=== Dataset content ===

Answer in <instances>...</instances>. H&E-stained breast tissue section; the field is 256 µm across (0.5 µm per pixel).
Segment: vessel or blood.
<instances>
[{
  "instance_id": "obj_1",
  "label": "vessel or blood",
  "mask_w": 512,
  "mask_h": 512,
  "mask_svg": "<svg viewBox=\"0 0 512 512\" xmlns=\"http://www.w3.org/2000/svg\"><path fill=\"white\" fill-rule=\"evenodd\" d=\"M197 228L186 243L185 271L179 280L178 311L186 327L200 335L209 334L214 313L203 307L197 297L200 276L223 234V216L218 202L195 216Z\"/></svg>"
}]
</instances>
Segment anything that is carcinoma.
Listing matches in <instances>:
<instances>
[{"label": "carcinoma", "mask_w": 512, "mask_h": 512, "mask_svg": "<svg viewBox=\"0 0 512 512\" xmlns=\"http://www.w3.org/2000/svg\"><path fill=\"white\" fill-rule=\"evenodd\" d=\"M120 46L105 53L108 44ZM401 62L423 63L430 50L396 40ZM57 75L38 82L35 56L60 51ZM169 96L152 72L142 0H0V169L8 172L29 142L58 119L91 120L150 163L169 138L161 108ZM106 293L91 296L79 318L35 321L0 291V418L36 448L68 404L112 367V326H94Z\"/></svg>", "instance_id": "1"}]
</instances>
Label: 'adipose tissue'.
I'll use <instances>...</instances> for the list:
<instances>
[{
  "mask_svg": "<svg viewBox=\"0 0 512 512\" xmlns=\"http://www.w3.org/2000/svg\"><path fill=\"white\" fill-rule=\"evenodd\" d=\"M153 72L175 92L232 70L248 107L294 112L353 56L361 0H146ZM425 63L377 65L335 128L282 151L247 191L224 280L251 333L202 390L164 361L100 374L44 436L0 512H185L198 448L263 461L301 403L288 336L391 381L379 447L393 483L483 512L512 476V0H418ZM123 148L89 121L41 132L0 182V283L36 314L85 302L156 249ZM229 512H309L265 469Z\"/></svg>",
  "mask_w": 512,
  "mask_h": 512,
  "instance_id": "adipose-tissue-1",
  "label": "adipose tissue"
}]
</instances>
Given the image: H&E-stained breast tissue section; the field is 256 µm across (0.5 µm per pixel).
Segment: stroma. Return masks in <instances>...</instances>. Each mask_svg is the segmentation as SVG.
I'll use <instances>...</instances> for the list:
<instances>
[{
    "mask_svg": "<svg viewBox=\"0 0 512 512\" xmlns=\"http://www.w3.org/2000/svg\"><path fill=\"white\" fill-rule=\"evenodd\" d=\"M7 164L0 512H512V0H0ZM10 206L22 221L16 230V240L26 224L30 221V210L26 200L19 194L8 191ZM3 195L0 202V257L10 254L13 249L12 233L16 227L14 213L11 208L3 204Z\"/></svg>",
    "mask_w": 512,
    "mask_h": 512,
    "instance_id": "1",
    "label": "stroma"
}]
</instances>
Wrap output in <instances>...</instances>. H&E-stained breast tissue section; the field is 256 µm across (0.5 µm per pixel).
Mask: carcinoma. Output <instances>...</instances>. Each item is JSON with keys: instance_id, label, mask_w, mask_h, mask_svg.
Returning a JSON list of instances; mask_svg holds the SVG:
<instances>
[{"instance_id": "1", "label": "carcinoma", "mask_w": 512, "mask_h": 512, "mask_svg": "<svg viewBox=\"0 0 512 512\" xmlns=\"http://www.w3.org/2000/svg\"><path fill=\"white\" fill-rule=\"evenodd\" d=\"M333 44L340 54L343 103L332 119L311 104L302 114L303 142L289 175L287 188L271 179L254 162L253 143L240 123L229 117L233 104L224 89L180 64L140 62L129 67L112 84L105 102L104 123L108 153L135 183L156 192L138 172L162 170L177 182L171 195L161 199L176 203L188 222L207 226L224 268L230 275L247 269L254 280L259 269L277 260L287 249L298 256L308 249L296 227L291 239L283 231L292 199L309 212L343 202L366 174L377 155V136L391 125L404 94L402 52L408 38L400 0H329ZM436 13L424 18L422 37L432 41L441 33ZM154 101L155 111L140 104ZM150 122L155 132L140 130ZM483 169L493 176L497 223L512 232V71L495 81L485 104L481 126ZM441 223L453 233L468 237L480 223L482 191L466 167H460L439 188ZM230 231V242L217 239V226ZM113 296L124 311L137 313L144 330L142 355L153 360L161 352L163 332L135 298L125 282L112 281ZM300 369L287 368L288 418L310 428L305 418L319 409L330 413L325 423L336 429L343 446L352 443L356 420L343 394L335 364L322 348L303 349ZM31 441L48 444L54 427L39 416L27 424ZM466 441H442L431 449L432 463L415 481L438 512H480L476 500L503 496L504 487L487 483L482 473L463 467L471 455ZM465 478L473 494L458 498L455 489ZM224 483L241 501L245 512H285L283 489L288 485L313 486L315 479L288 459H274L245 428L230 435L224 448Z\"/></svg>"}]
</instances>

=== Stated problem ===
Please output the complete data exactly.

=== Final result ===
Answer in <instances>...</instances>. H&E-stained breast tissue section; the field is 256 µm across (0.5 µm per pixel).
Segment: vessel or blood.
<instances>
[{
  "instance_id": "obj_1",
  "label": "vessel or blood",
  "mask_w": 512,
  "mask_h": 512,
  "mask_svg": "<svg viewBox=\"0 0 512 512\" xmlns=\"http://www.w3.org/2000/svg\"><path fill=\"white\" fill-rule=\"evenodd\" d=\"M197 228L186 243L185 271L179 280L178 311L186 327L200 335L209 334L214 313L203 307L197 297L200 276L223 234V216L218 202L195 216Z\"/></svg>"
}]
</instances>
Segment anything that is carcinoma.
Listing matches in <instances>:
<instances>
[{"label": "carcinoma", "mask_w": 512, "mask_h": 512, "mask_svg": "<svg viewBox=\"0 0 512 512\" xmlns=\"http://www.w3.org/2000/svg\"><path fill=\"white\" fill-rule=\"evenodd\" d=\"M120 46L105 53L108 44ZM401 62L423 63L430 50L396 40ZM57 75L38 82L35 56L60 51ZM169 96L152 72L142 0H0V169L8 172L29 142L58 119L91 120L150 163L169 138L161 108ZM106 293L91 296L79 318L35 321L0 291V418L36 448L68 404L112 367V326H94Z\"/></svg>", "instance_id": "1"}]
</instances>
Label: 'adipose tissue'.
I'll use <instances>...</instances> for the list:
<instances>
[{
  "mask_svg": "<svg viewBox=\"0 0 512 512\" xmlns=\"http://www.w3.org/2000/svg\"><path fill=\"white\" fill-rule=\"evenodd\" d=\"M153 72L175 92L232 70L248 107L294 112L353 56L361 0H146ZM425 63L377 65L335 128L282 151L247 191L224 280L251 333L202 390L164 361L100 374L44 436L0 512H185L198 448L263 461L301 403L288 336L391 381L379 447L393 483L483 512L512 476V0H418ZM123 148L89 121L41 132L0 182V283L36 314L85 302L156 249ZM229 512H309L265 469Z\"/></svg>",
  "mask_w": 512,
  "mask_h": 512,
  "instance_id": "adipose-tissue-1",
  "label": "adipose tissue"
}]
</instances>
Given the image: H&E-stained breast tissue section; the field is 256 µm across (0.5 µm per pixel).
Segment: stroma. Return masks in <instances>...</instances>. Each mask_svg is the segmentation as SVG.
I'll use <instances>...</instances> for the list:
<instances>
[{
    "mask_svg": "<svg viewBox=\"0 0 512 512\" xmlns=\"http://www.w3.org/2000/svg\"><path fill=\"white\" fill-rule=\"evenodd\" d=\"M7 164L0 512H512V0H0ZM10 206L22 221L16 230V240L26 224L30 221V210L26 200L19 194L8 191ZM3 195L0 202V257L10 254L13 249L12 233L16 227L14 213L11 208L3 204Z\"/></svg>",
    "mask_w": 512,
    "mask_h": 512,
    "instance_id": "1",
    "label": "stroma"
}]
</instances>
Wrap output in <instances>...</instances>. H&E-stained breast tissue section; the field is 256 µm across (0.5 µm per pixel).
Mask: carcinoma. Output <instances>...</instances>. Each item is JSON with keys: instance_id, label, mask_w, mask_h, mask_svg.
Returning a JSON list of instances; mask_svg holds the SVG:
<instances>
[{"instance_id": "1", "label": "carcinoma", "mask_w": 512, "mask_h": 512, "mask_svg": "<svg viewBox=\"0 0 512 512\" xmlns=\"http://www.w3.org/2000/svg\"><path fill=\"white\" fill-rule=\"evenodd\" d=\"M333 44L340 54L343 103L332 119L311 104L302 114L303 142L289 175L287 188L271 179L254 162L253 143L240 123L229 117L233 104L224 89L180 64L140 62L129 67L112 84L105 102L104 123L108 153L135 183L156 192L138 172L162 170L177 182L171 195L161 199L176 203L188 222L207 226L224 268L230 275L247 269L254 280L259 269L277 260L287 249L298 256L308 249L296 227L291 239L283 231L292 199L309 212L343 202L366 174L377 155V136L391 125L404 94L402 52L408 38L400 0H329ZM436 13L424 18L422 37L432 41L441 33ZM154 101L155 111L140 104ZM150 122L155 132L140 130ZM483 169L493 176L497 223L512 232V71L495 81L485 104L481 126ZM441 223L453 233L468 237L480 223L482 191L466 167H460L439 188ZM230 231V242L217 239V226ZM113 296L124 311L137 313L144 330L142 355L153 360L161 352L163 332L135 298L125 282L112 281ZM300 369L287 368L288 418L310 428L305 418L319 409L330 413L325 423L336 429L343 446L352 443L356 420L343 394L335 364L322 348L303 349ZM31 441L48 444L54 427L39 416L27 424ZM466 441H442L431 449L432 463L415 481L438 512H480L476 500L503 496L504 487L487 483L482 473L463 467L471 455ZM465 478L473 494L458 498L455 489ZM224 483L241 501L245 512H285L283 489L288 485L313 486L315 479L288 459H274L245 428L230 435L224 448Z\"/></svg>"}]
</instances>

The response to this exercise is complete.